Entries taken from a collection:
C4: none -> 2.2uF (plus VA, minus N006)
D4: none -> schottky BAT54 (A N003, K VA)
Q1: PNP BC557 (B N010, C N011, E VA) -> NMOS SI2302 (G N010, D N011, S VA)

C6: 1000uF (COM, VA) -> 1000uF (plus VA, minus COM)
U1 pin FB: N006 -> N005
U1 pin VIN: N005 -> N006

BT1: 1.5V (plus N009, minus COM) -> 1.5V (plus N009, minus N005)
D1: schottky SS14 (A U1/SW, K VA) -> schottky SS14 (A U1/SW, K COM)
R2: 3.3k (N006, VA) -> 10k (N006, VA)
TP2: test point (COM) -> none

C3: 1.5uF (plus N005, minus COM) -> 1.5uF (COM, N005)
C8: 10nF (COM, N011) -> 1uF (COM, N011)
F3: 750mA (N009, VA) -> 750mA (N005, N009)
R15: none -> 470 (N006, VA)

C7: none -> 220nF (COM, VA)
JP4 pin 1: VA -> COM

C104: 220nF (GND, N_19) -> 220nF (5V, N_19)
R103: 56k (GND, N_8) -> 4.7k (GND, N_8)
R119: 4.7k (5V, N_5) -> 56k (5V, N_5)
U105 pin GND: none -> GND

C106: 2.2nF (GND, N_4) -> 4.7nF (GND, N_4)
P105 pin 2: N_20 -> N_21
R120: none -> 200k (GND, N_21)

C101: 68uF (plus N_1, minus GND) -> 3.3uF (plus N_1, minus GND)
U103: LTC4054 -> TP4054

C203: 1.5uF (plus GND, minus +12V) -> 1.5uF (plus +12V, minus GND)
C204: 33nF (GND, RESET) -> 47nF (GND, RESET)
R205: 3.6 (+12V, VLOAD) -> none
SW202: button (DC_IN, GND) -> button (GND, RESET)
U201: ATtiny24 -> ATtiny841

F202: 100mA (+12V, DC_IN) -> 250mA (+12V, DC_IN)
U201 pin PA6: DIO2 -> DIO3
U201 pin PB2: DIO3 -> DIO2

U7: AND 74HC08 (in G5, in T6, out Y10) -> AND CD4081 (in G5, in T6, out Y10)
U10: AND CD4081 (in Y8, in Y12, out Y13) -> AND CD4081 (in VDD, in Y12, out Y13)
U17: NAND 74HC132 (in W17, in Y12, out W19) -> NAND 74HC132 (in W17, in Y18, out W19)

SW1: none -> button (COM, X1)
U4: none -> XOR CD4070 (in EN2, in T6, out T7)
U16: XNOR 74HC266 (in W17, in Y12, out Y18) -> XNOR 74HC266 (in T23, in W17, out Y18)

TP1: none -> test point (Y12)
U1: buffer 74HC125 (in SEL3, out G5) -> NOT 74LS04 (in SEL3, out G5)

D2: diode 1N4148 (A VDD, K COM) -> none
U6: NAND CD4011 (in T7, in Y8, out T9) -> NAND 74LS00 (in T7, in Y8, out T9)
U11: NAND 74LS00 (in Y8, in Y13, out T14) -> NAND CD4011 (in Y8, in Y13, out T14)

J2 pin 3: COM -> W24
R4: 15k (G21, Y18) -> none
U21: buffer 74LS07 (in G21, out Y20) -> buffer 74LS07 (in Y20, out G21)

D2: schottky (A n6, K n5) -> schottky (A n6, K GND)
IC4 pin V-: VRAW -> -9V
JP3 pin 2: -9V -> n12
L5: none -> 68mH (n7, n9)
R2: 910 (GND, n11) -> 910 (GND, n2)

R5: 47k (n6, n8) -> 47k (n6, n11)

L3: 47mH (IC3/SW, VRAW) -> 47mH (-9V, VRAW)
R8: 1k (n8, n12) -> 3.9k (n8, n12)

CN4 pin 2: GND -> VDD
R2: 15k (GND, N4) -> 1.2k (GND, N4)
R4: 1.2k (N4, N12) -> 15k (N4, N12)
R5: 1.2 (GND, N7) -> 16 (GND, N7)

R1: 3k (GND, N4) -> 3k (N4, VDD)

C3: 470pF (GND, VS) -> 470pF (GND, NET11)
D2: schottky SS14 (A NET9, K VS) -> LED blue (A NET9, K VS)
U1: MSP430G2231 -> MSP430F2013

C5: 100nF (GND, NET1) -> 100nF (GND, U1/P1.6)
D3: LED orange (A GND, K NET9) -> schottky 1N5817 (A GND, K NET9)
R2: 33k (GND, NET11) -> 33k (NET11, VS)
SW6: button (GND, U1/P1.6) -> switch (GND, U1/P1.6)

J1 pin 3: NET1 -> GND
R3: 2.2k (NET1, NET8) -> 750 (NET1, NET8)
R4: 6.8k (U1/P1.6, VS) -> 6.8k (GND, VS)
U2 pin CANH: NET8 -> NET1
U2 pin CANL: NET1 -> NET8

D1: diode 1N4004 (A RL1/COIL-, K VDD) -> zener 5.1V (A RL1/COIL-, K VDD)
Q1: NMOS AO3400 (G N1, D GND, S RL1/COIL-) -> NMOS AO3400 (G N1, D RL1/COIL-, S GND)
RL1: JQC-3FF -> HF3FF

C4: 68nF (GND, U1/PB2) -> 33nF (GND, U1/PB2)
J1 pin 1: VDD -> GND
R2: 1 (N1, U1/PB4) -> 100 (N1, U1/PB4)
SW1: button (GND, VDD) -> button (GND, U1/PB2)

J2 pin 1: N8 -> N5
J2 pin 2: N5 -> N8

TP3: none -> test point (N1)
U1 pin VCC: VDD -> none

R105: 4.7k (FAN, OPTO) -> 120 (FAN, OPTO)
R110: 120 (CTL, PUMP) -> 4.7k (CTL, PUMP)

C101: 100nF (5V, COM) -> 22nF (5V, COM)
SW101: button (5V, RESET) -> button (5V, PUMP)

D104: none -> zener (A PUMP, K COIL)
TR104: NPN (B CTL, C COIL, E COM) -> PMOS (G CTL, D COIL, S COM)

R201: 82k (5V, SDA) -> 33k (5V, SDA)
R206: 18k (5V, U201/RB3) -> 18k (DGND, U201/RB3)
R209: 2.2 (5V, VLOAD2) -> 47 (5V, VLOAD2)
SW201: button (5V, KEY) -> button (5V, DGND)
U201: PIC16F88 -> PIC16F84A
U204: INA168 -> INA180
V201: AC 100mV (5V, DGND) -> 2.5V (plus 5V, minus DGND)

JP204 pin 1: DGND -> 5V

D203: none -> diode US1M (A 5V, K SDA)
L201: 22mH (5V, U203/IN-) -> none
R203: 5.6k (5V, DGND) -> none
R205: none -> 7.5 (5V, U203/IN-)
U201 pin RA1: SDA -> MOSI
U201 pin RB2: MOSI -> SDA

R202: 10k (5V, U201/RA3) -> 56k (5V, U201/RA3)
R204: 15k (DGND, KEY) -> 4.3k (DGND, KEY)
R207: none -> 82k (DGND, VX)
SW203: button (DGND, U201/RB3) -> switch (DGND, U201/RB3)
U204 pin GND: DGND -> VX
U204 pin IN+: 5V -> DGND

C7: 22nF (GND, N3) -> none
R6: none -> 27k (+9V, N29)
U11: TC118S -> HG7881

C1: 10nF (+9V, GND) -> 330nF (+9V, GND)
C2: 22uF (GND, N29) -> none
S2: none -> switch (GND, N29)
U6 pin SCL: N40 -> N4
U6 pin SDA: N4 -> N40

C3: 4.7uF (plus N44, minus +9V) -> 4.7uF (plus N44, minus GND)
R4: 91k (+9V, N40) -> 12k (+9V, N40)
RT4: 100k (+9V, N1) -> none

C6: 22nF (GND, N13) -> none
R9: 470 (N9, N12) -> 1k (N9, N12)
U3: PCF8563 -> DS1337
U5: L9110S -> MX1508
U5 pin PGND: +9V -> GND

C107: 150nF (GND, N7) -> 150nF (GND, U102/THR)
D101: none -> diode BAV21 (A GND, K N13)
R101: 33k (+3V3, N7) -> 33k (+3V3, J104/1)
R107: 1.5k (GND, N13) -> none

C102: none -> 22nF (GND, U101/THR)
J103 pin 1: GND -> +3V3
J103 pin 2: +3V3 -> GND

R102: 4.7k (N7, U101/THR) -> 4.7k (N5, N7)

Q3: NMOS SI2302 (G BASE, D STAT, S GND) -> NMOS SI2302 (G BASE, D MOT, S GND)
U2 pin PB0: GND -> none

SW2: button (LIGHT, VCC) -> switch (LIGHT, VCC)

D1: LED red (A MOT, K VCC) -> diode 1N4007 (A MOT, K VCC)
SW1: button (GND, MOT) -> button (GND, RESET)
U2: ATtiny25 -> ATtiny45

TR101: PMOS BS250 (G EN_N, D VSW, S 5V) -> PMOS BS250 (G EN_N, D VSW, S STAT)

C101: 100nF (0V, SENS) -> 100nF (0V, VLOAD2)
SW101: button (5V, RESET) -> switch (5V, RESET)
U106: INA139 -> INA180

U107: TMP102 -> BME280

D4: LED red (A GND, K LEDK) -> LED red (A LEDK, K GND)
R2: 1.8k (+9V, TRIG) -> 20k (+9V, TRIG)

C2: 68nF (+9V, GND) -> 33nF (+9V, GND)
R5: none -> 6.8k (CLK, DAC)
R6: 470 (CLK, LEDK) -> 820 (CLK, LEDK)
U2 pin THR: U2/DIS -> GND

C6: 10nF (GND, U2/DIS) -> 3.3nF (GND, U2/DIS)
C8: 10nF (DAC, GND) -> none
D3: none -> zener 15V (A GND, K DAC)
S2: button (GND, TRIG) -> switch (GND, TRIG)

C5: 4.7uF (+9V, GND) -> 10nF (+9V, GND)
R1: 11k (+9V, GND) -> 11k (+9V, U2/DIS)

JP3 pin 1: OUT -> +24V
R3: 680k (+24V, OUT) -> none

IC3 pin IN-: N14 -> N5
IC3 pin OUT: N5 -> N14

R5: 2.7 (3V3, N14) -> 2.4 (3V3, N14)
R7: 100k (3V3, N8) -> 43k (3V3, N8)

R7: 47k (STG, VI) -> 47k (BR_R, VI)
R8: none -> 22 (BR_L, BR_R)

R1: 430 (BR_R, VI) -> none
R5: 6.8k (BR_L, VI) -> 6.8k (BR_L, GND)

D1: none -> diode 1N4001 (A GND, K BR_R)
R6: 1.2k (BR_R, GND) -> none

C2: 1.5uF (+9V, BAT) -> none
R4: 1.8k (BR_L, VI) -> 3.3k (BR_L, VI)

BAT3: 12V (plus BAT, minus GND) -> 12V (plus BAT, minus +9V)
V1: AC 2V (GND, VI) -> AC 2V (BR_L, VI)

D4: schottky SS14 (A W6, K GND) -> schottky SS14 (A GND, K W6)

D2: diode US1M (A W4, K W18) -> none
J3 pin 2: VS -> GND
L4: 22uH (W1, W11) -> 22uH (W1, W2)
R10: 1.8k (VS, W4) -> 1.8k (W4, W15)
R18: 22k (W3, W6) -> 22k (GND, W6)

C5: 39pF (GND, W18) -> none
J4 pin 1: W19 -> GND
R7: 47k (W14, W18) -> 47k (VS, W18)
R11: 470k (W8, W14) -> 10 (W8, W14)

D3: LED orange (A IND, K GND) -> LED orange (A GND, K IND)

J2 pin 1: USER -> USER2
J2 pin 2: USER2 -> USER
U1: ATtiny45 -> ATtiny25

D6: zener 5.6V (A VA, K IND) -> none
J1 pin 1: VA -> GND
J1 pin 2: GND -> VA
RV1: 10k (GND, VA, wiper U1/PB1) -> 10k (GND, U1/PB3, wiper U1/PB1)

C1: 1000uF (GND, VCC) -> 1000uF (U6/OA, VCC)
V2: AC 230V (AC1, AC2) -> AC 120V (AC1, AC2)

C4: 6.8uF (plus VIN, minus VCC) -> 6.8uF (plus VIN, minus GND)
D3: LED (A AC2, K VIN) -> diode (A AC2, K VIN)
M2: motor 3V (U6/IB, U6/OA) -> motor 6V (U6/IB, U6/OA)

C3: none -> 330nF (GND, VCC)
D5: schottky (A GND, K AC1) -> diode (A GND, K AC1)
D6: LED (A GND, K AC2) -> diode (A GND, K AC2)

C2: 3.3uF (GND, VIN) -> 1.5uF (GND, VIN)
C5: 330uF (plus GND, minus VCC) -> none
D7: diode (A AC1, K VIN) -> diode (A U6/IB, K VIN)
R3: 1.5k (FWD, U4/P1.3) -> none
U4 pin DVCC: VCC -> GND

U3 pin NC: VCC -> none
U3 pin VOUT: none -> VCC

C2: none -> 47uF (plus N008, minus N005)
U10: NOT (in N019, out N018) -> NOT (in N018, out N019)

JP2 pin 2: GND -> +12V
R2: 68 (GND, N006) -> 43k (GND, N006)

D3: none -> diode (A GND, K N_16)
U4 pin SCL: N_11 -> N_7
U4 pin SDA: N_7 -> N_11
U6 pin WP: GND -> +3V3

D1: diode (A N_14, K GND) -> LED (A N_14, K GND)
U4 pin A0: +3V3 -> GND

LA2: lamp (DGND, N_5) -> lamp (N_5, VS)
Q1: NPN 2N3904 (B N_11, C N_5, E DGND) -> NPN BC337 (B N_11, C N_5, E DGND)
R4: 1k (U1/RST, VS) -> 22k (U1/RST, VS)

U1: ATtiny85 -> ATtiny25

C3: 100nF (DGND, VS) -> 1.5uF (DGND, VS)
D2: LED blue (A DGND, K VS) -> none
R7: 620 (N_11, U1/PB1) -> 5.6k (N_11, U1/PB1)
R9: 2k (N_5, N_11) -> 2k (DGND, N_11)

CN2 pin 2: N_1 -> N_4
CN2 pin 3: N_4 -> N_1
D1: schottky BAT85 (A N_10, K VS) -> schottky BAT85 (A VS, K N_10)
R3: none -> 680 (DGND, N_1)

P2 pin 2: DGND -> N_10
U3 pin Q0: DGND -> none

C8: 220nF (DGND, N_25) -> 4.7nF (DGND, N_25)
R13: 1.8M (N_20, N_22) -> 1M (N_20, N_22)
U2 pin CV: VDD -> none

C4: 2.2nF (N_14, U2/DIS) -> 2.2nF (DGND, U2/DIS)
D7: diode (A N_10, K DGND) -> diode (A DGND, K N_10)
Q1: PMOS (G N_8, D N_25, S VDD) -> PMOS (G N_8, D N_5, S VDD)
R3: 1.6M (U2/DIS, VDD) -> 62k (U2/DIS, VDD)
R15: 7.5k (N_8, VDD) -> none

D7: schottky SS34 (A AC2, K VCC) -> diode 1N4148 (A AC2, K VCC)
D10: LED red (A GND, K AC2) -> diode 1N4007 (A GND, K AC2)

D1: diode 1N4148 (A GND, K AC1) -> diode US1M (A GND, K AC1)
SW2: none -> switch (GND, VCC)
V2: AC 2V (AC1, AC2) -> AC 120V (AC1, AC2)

▸ **WHAT IS BEING ASKED**: Reproduce, word for word and in full, only the lines above that start at the line with "U3 pin VOUT: none -> VCC" and run through the line with "U2 pin CV: VDD -> none", both ends included.

▸ **TASK RESULT**:
U3 pin VOUT: none -> VCC

C2: none -> 47uF (plus N008, minus N005)
U10: NOT (in N019, out N018) -> NOT (in N018, out N019)

JP2 pin 2: GND -> +12V
R2: 68 (GND, N006) -> 43k (GND, N006)

D3: none -> diode (A GND, K N_16)
U4 pin SCL: N_11 -> N_7
U4 pin SDA: N_7 -> N_11
U6 pin WP: GND -> +3V3

D1: diode (A N_14, K GND) -> LED (A N_14, K GND)
U4 pin A0: +3V3 -> GND

LA2: lamp (DGND, N_5) -> lamp (N_5, VS)
Q1: NPN 2N3904 (B N_11, C N_5, E DGND) -> NPN BC337 (B N_11, C N_5, E DGND)
R4: 1k (U1/RST, VS) -> 22k (U1/RST, VS)

U1: ATtiny85 -> ATtiny25

C3: 100nF (DGND, VS) -> 1.5uF (DGND, VS)
D2: LED blue (A DGND, K VS) -> none
R7: 620 (N_11, U1/PB1) -> 5.6k (N_11, U1/PB1)
R9: 2k (N_5, N_11) -> 2k (DGND, N_11)

CN2 pin 2: N_1 -> N_4
CN2 pin 3: N_4 -> N_1
D1: schottky BAT85 (A N_10, K VS) -> schottky BAT85 (A VS, K N_10)
R3: none -> 680 (DGND, N_1)

P2 pin 2: DGND -> N_10
U3 pin Q0: DGND -> none

C8: 220nF (DGND, N_25) -> 4.7nF (DGND, N_25)
R13: 1.8M (N_20, N_22) -> 1M (N_20, N_22)
U2 pin CV: VDD -> none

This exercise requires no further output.